- [Given task] Copy out every line of the rows below word for word, but drop the picture lines.

--- BEGIN Exercise materials ---

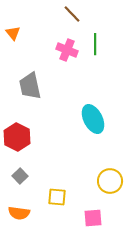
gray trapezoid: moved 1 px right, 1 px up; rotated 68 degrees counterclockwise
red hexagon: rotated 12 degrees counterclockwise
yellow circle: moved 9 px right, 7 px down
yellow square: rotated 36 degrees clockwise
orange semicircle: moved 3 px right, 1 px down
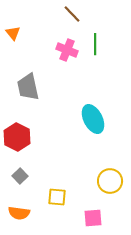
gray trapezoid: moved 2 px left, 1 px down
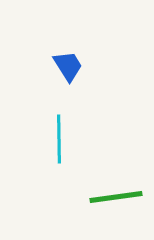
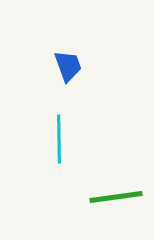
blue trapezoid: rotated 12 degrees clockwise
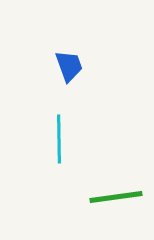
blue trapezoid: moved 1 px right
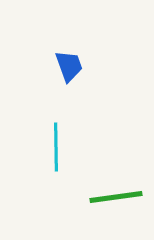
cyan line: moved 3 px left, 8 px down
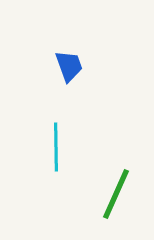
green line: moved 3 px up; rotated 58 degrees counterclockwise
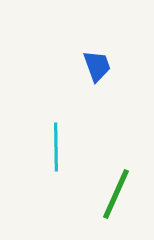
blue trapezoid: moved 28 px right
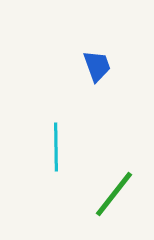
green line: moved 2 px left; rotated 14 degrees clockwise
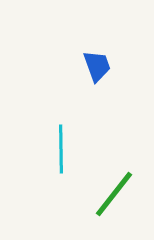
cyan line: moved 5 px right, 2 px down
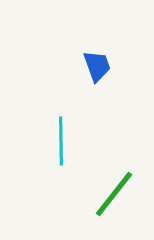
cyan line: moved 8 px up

--- END Exercise materials ---

- [Answer to this task]
gray trapezoid: moved 1 px right, 1 px up; rotated 68 degrees counterclockwise
red hexagon: rotated 12 degrees counterclockwise
yellow circle: moved 9 px right, 7 px down
yellow square: rotated 36 degrees clockwise
orange semicircle: moved 3 px right, 1 px down
gray trapezoid: moved 2 px left, 1 px down
blue trapezoid: rotated 12 degrees clockwise
blue trapezoid: moved 1 px right
cyan line: moved 3 px left, 8 px down
green line: moved 3 px up; rotated 58 degrees counterclockwise
blue trapezoid: moved 28 px right
green line: moved 2 px left; rotated 14 degrees clockwise
cyan line: moved 5 px right, 2 px down
cyan line: moved 8 px up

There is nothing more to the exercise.